(Data for this exercise)

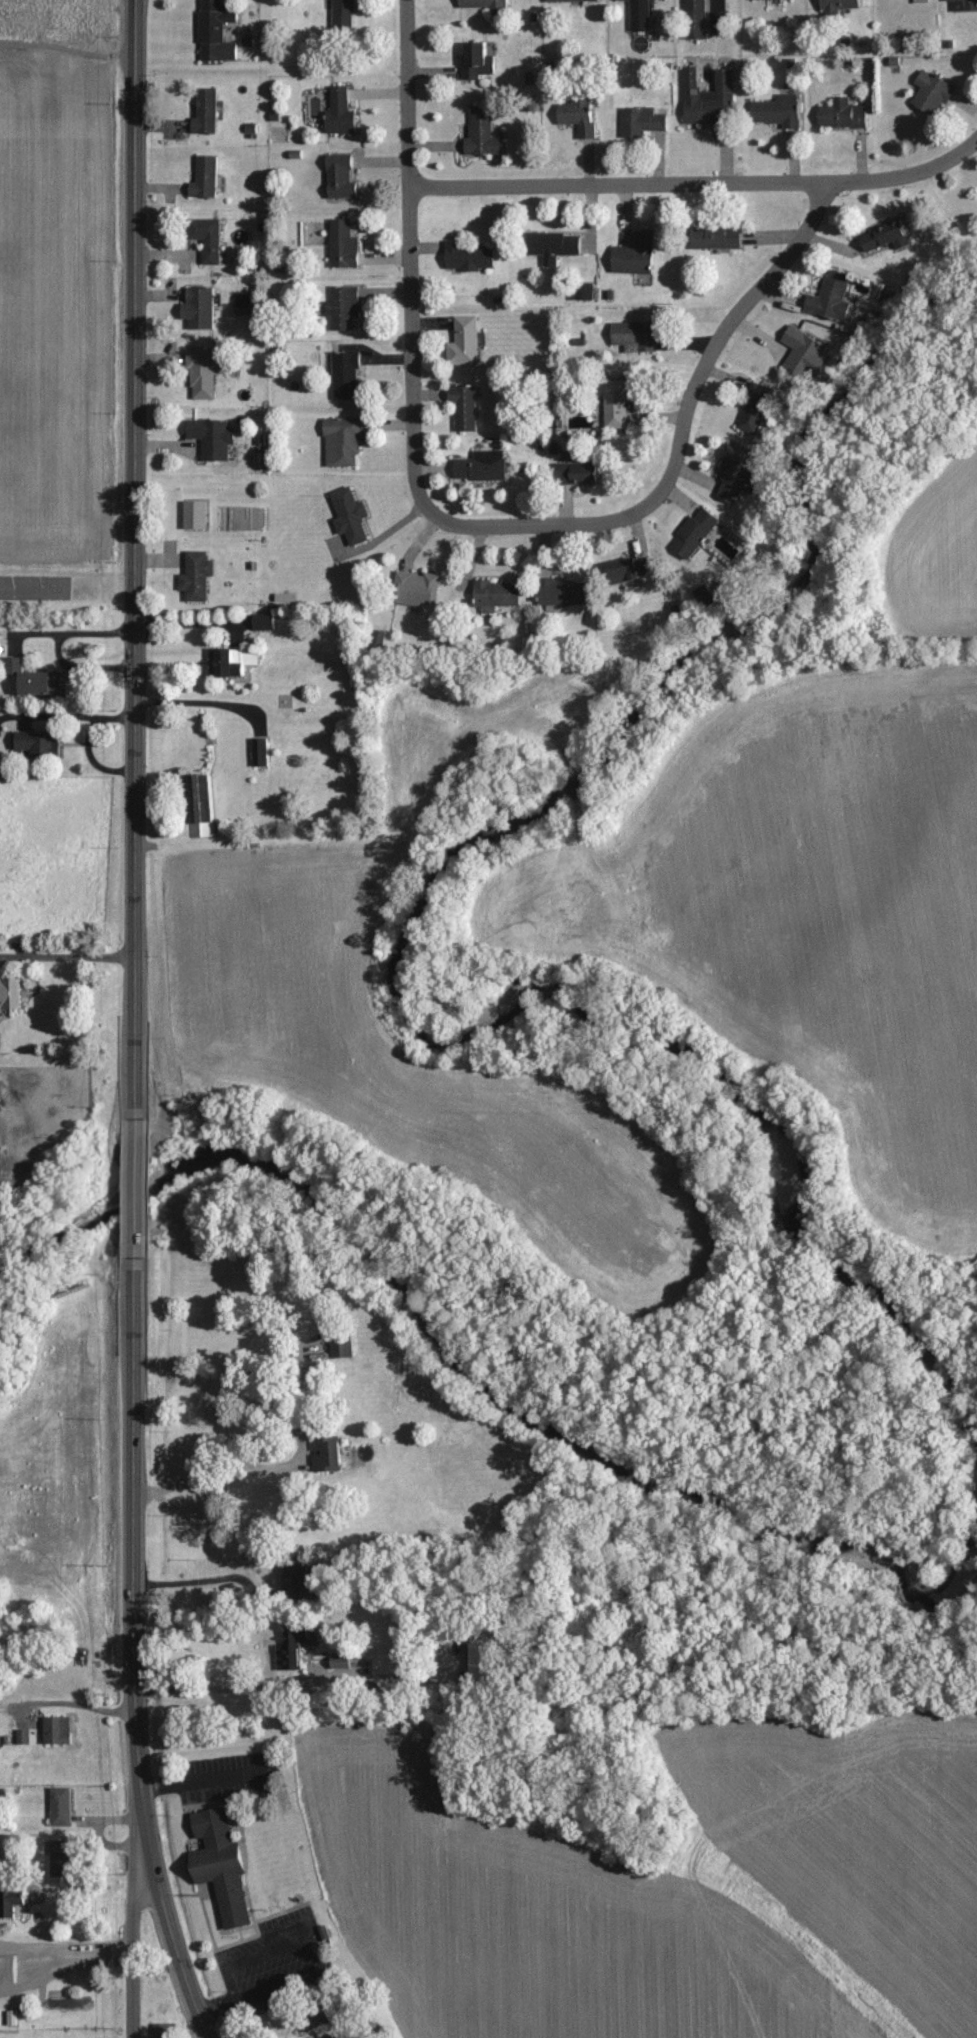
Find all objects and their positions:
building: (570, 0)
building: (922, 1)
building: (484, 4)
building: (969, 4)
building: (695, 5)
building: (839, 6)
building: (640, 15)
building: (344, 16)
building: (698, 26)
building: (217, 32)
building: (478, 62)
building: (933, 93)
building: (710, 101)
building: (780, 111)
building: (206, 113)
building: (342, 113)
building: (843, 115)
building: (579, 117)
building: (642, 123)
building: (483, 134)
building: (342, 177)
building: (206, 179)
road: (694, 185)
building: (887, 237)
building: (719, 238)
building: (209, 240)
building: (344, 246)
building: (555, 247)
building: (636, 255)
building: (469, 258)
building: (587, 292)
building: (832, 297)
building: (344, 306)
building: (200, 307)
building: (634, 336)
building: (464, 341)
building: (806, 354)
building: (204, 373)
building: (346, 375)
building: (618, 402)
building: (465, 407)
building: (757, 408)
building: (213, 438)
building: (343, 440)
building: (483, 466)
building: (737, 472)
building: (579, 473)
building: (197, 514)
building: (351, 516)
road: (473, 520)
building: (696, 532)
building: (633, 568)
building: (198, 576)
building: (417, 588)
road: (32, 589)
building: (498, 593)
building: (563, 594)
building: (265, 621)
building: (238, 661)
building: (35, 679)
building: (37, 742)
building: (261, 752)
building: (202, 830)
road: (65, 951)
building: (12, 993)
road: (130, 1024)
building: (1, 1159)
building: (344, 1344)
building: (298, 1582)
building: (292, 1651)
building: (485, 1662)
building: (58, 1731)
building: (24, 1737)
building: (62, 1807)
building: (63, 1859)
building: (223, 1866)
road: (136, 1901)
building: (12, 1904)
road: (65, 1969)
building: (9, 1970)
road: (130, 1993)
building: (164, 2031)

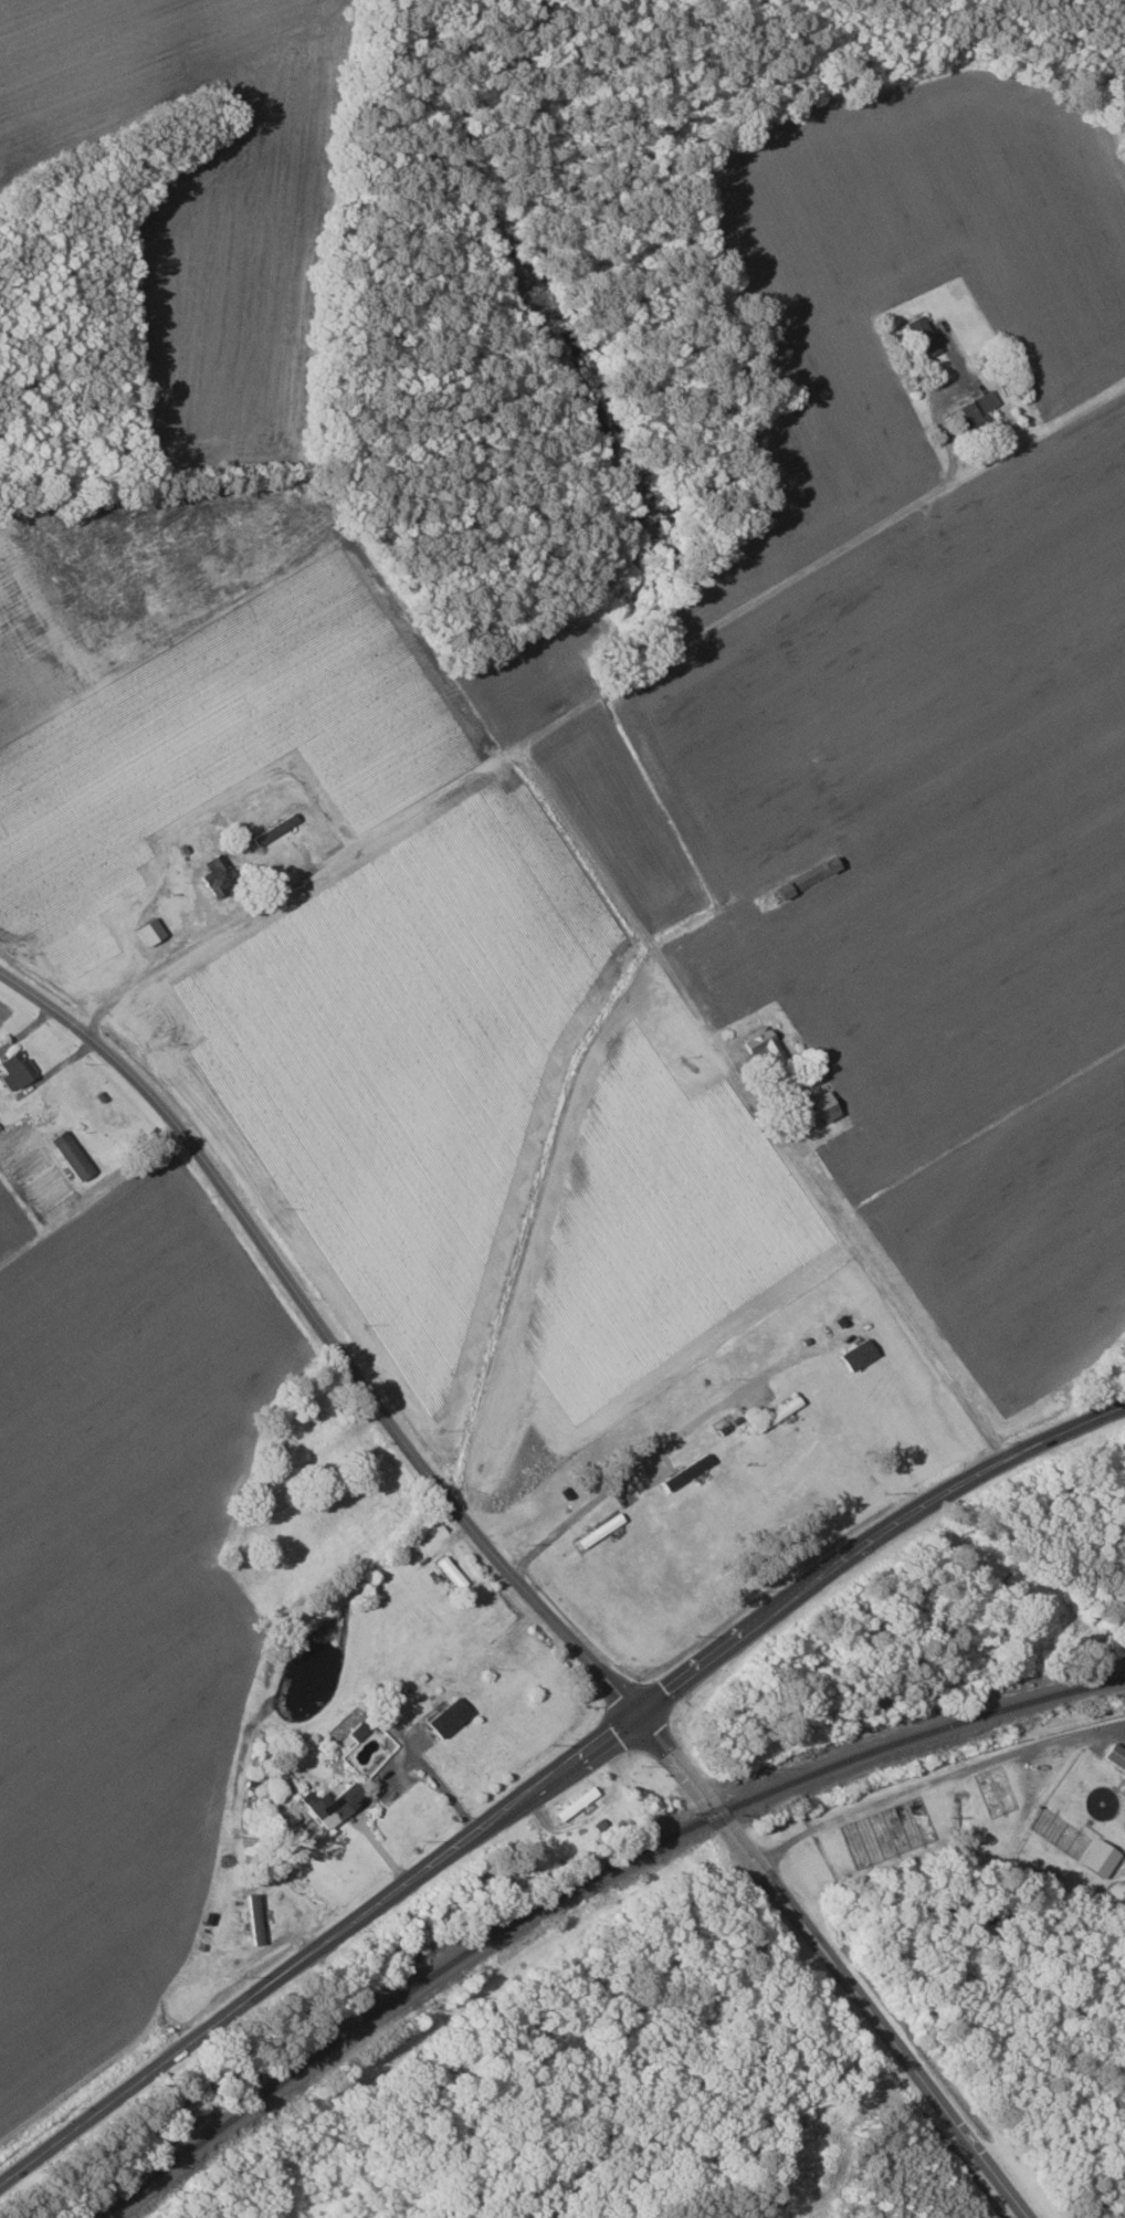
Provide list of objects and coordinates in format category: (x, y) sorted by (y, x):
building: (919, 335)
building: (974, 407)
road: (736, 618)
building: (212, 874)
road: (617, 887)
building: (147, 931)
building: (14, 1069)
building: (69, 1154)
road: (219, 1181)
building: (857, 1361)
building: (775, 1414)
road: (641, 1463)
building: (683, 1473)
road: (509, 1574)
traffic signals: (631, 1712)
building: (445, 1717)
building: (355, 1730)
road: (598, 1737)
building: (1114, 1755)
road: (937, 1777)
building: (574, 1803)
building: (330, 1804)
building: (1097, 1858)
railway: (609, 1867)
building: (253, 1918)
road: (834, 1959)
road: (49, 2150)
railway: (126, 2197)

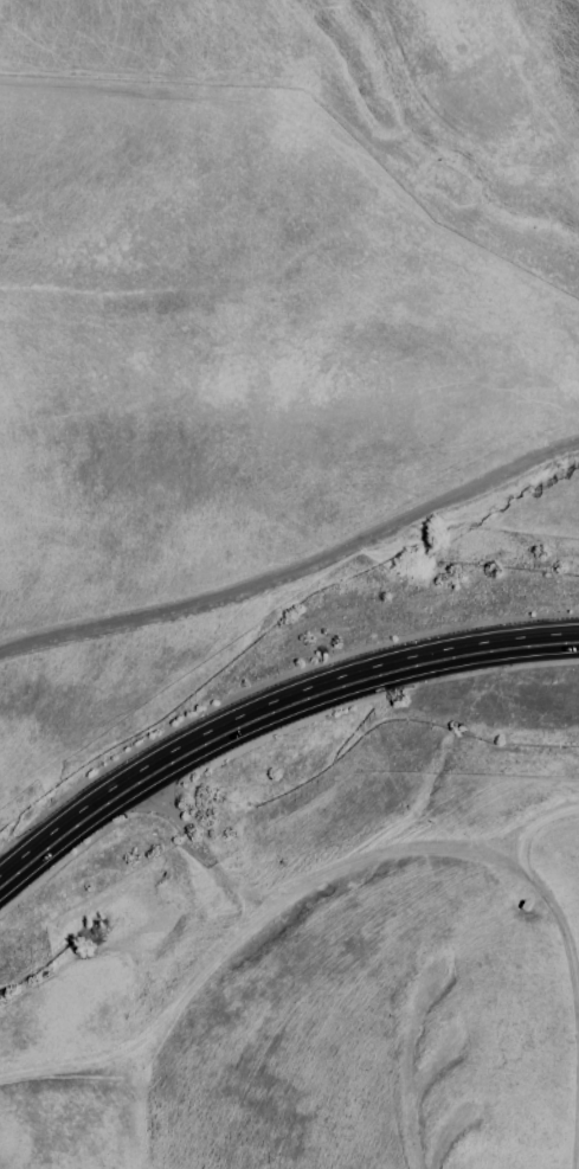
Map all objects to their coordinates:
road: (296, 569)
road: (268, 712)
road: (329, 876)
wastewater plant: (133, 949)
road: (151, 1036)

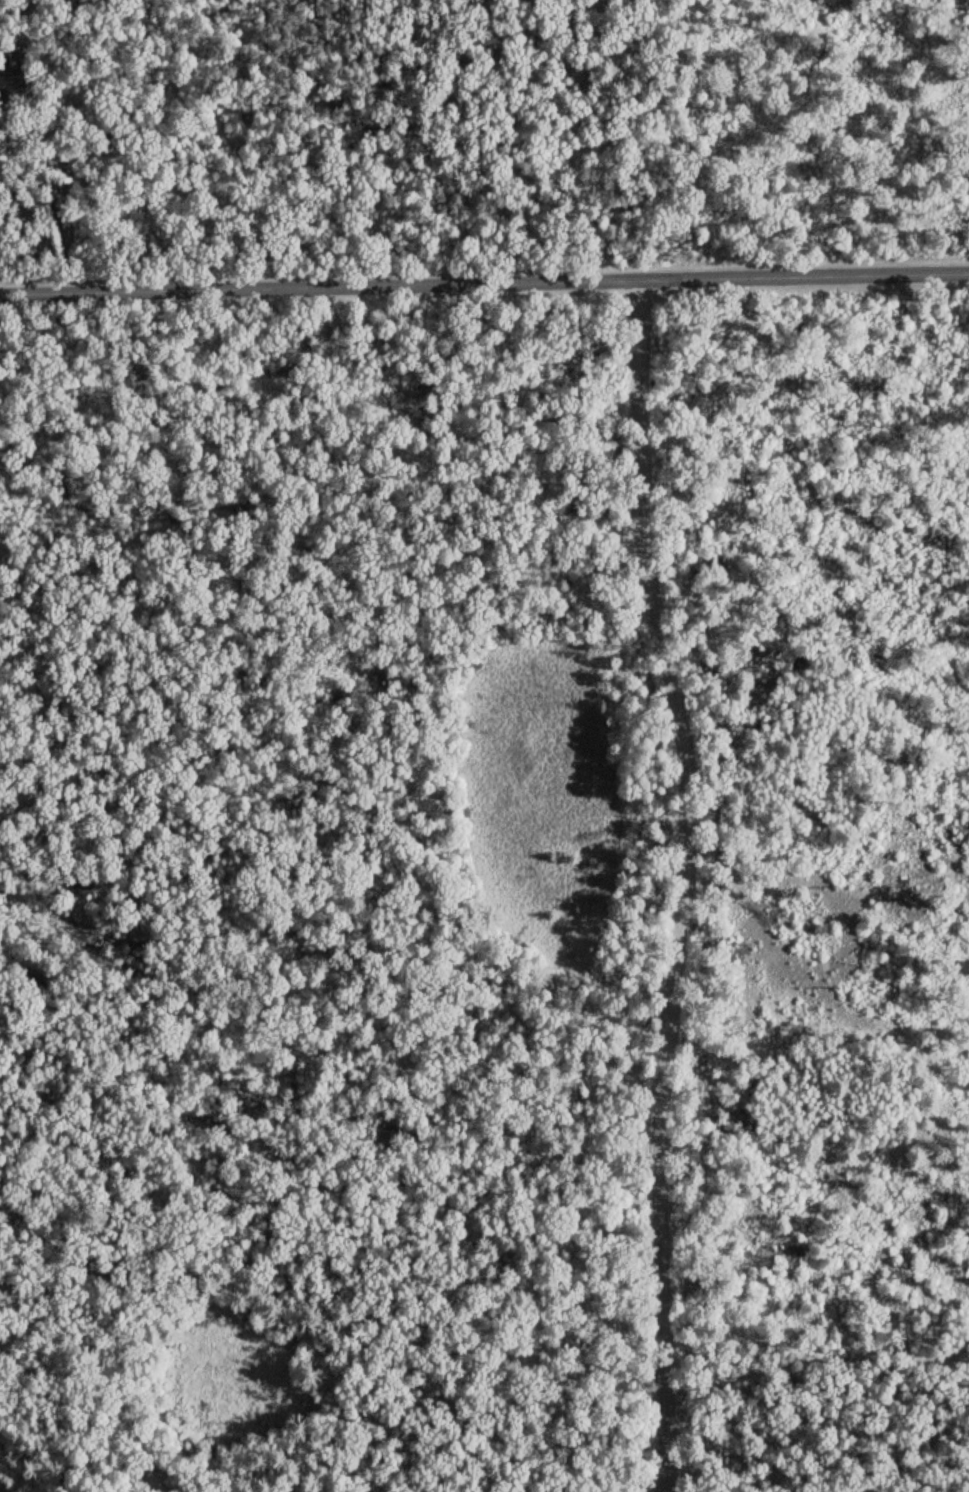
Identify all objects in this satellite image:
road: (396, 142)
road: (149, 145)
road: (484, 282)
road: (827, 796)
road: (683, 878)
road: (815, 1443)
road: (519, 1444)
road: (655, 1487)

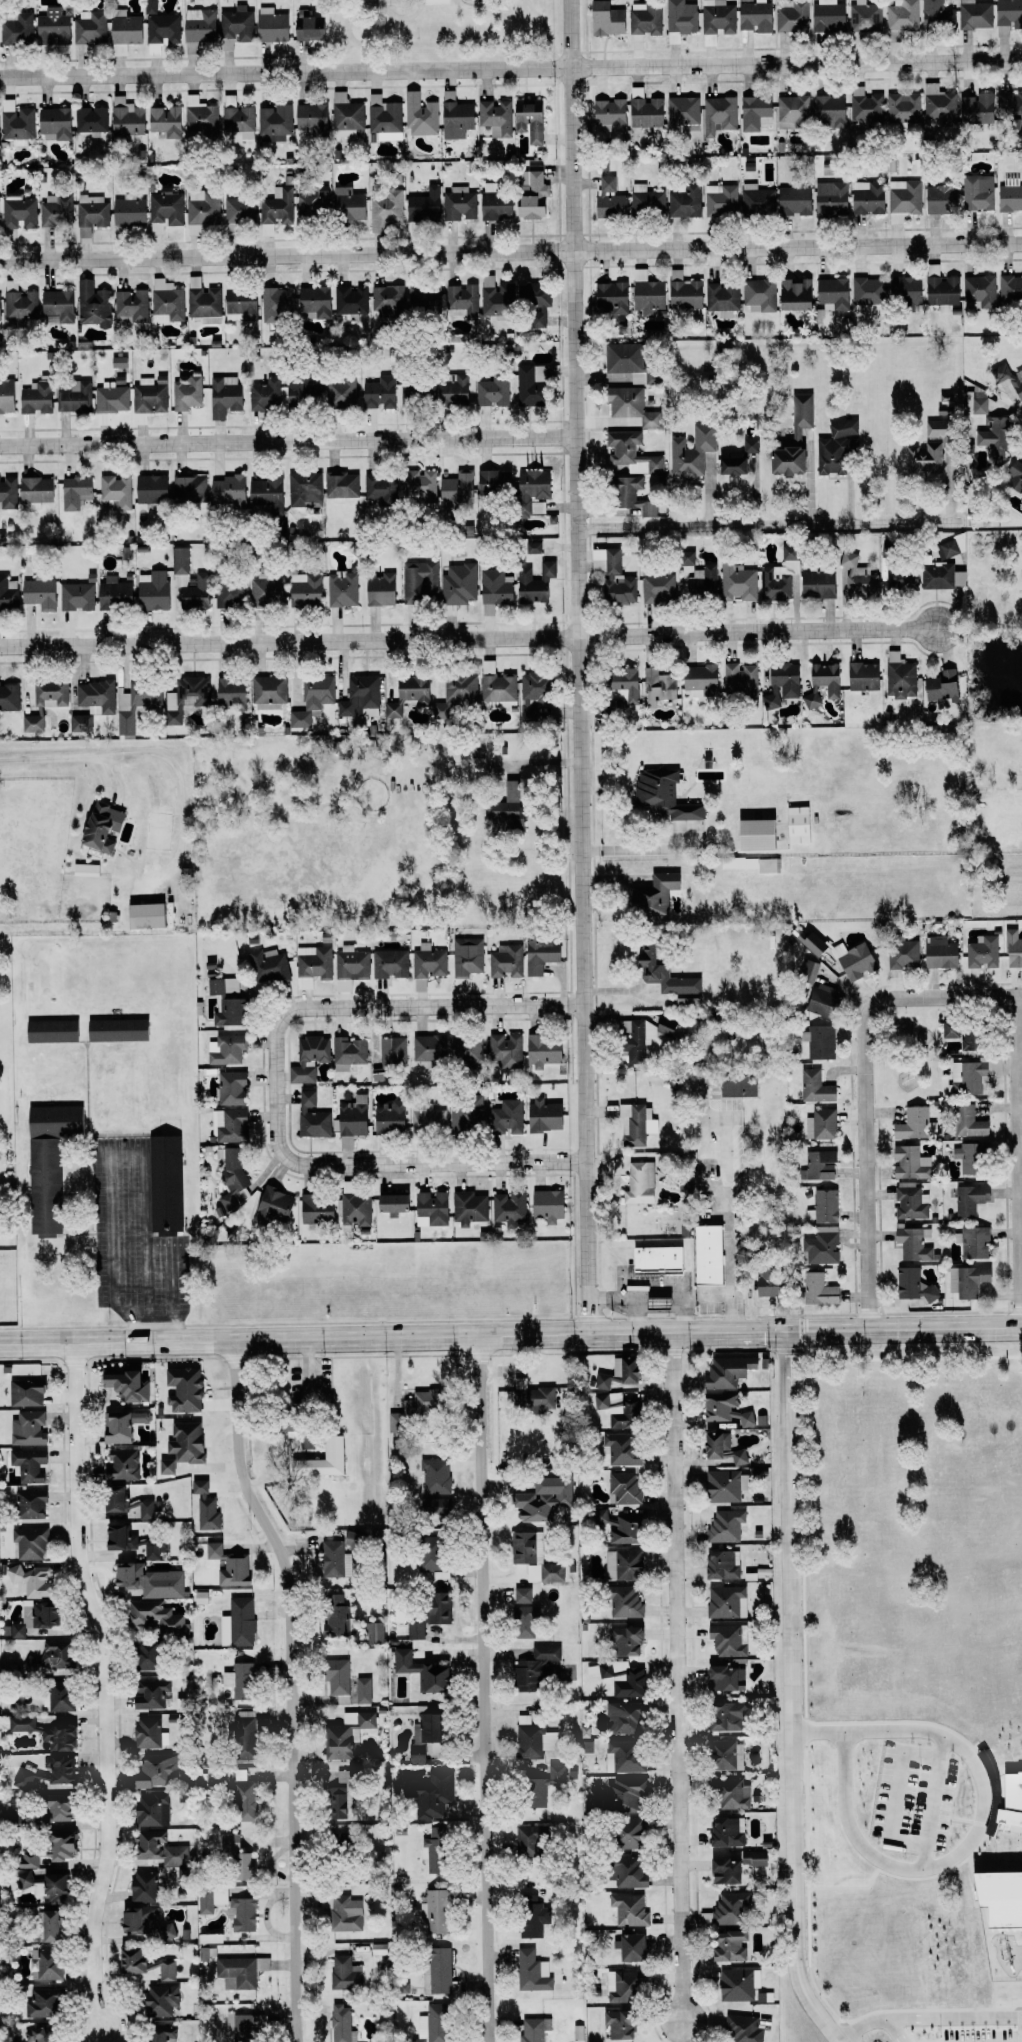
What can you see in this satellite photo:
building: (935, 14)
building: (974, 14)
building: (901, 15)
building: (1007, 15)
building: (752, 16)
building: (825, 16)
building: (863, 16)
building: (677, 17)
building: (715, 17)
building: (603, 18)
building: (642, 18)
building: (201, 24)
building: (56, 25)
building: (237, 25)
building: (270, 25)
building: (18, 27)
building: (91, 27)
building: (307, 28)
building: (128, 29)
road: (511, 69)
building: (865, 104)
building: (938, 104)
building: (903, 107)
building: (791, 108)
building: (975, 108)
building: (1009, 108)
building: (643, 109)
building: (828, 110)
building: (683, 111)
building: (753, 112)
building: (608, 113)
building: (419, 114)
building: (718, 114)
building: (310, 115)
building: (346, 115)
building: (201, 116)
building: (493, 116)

(End Data for this exercise)

What you should do:
In the records above, find the line containing "What can you"; please retype it and every line after it through the last line, exactly and with nothing else.

Exercise result:
What can you see in this satellite photo:
building: (935, 14)
building: (974, 14)
building: (901, 15)
building: (1007, 15)
building: (752, 16)
building: (825, 16)
building: (863, 16)
building: (677, 17)
building: (715, 17)
building: (603, 18)
building: (642, 18)
building: (201, 24)
building: (56, 25)
building: (237, 25)
building: (270, 25)
building: (18, 27)
building: (91, 27)
building: (307, 28)
building: (128, 29)
road: (511, 69)
building: (865, 104)
building: (938, 104)
building: (903, 107)
building: (791, 108)
building: (975, 108)
building: (1009, 108)
building: (643, 109)
building: (828, 110)
building: (683, 111)
building: (753, 112)
building: (608, 113)
building: (419, 114)
building: (718, 114)
building: (310, 115)
building: (346, 115)
building: (201, 116)
building: (493, 116)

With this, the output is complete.